- PROMPT
Go through the records below and set each one down exactly, leaving out any pictures.

- GIVEN RECORDS
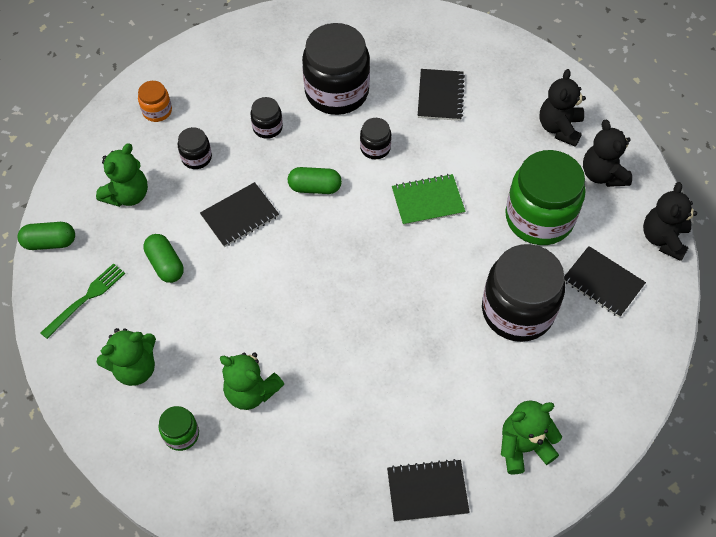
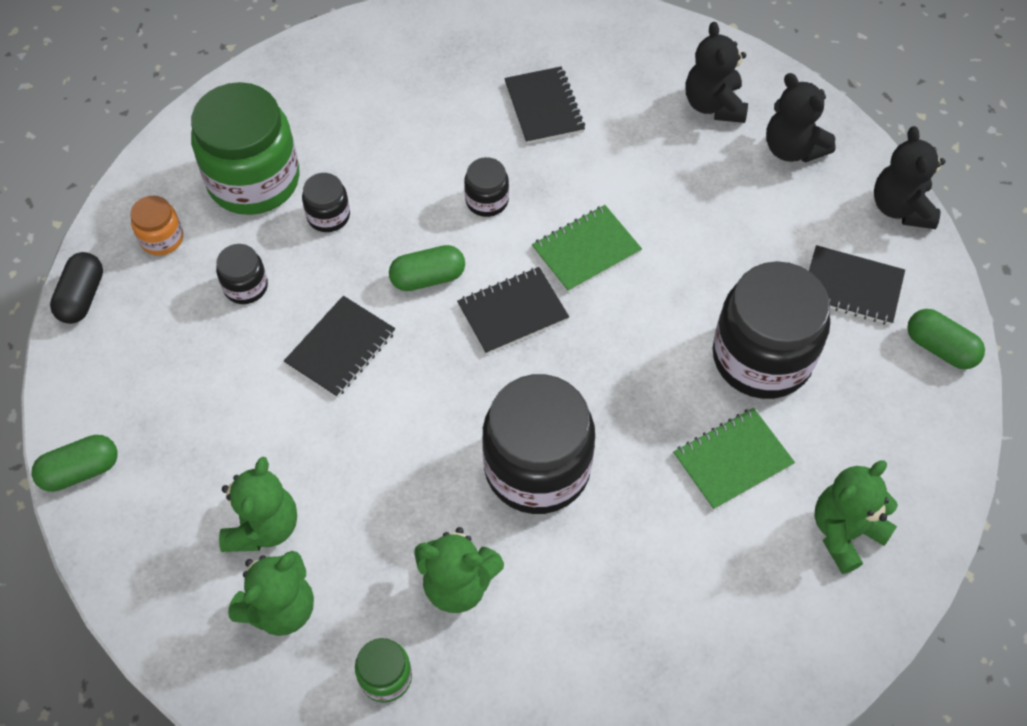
camera: 20 degrees left, 0 degrees up
(86, 299) = (168, 534): green fork -> none
(94, 133) = (82, 297): none -> black capsule
(128, 195) = (168, 368): green teddy bear -> green teddy bear (263, 526)
(165, 264) = (263, 448): green capsule -> green capsule (940, 348)
(337, 91) = (403, 140): black jar -> black jar (537, 468)
(427, 491) = (748, 635): black notebook -> black notebook (512, 312)
(467, 372) = (732, 460): none -> green notebook
(539, 218) = (737, 228): green jar -> green jar (254, 180)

- EXERCISE ANSWER
camera: 20 degrees left, 0 degrees up
(86, 299) = (168, 534): green fork -> none
(94, 133) = (82, 297): none -> black capsule
(128, 195) = (168, 368): green teddy bear -> green teddy bear (263, 526)
(165, 264) = (263, 448): green capsule -> green capsule (940, 348)
(337, 91) = (403, 140): black jar -> black jar (537, 468)
(427, 491) = (748, 635): black notebook -> black notebook (512, 312)
(467, 372) = (732, 460): none -> green notebook
(539, 218) = (737, 228): green jar -> green jar (254, 180)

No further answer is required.